[Dataset items]
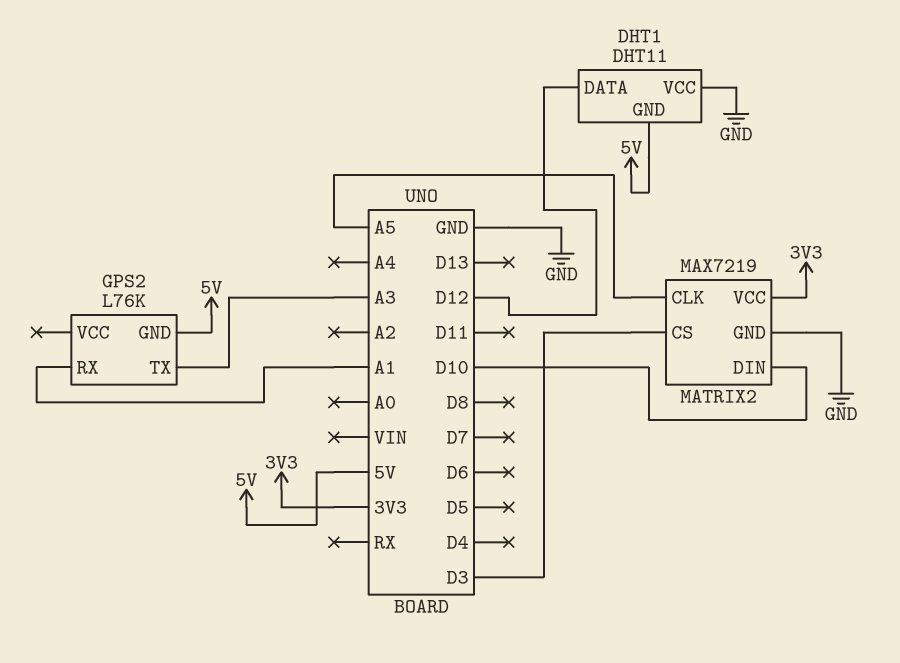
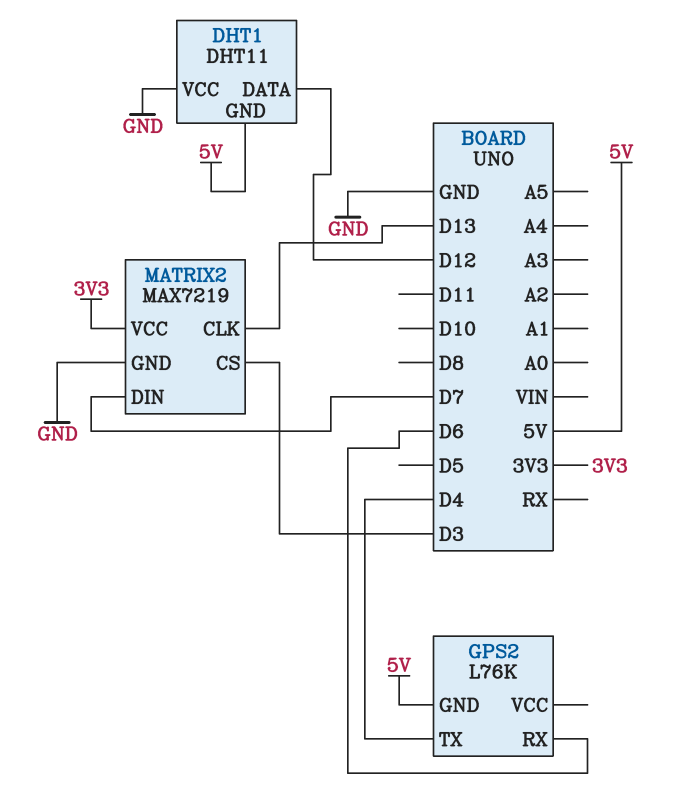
GPS2 pin RX: A1 -> D6
GPS2 pin TX: A3 -> D4
MATRIX2 pin CLK: A5 -> D13
MATRIX2 pin DIN: D10 -> D7

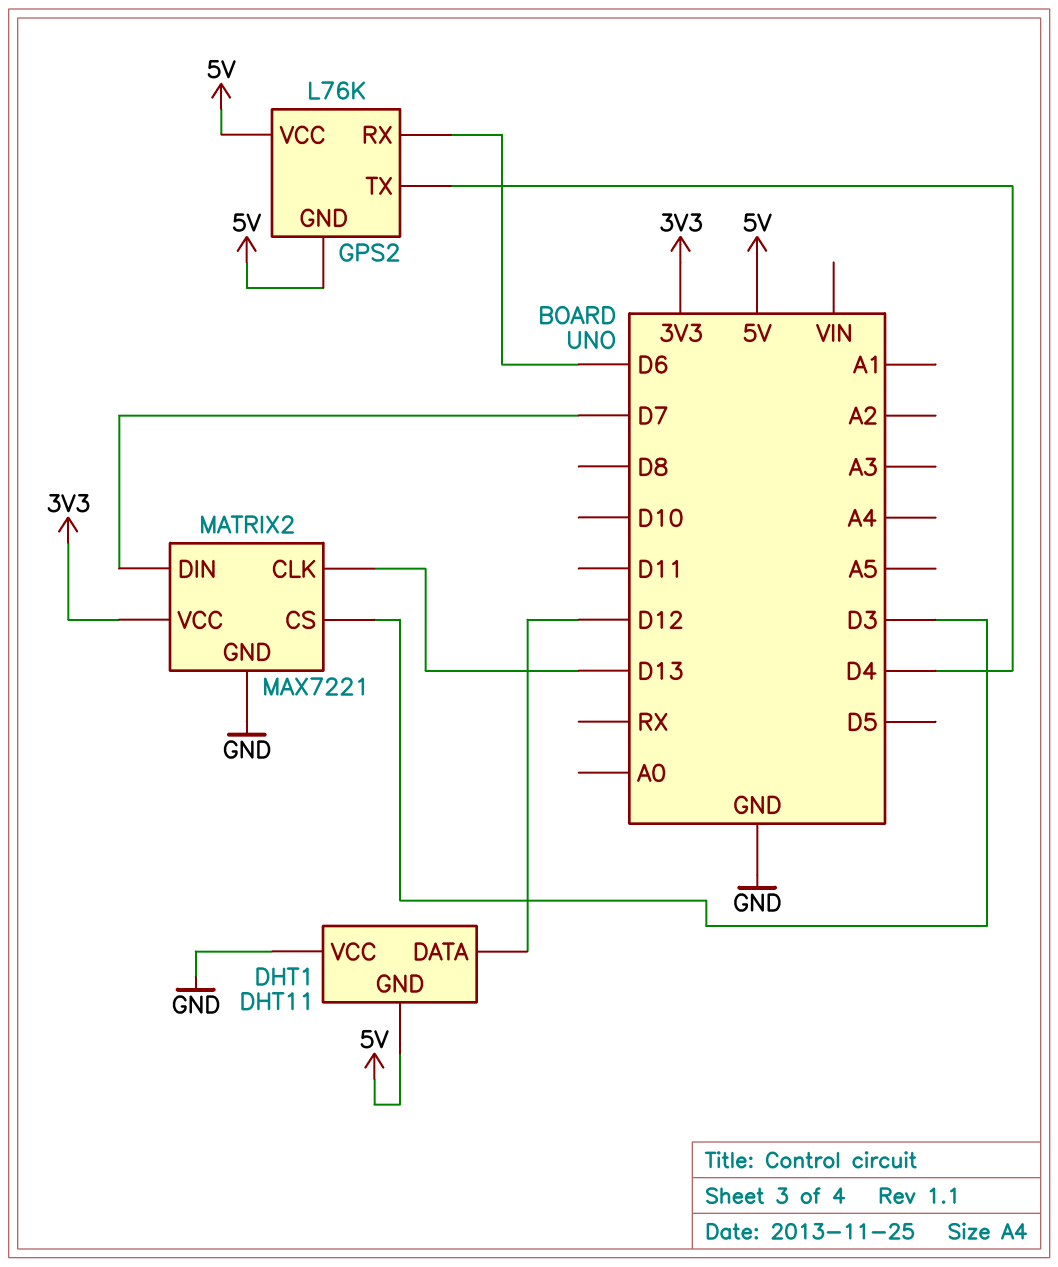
GPS2 pin VCC: none -> 5V
MATRIX2: MAX7219 -> MAX7221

-- TASK PROMPT --
Please repeat the entries exactly. Do not include the pictures.

-- EXERCISE SOLUTION --
GPS2 pin RX: A1 -> D6
GPS2 pin TX: A3 -> D4
MATRIX2 pin CLK: A5 -> D13
MATRIX2 pin DIN: D10 -> D7

GPS2 pin VCC: none -> 5V
MATRIX2: MAX7219 -> MAX7221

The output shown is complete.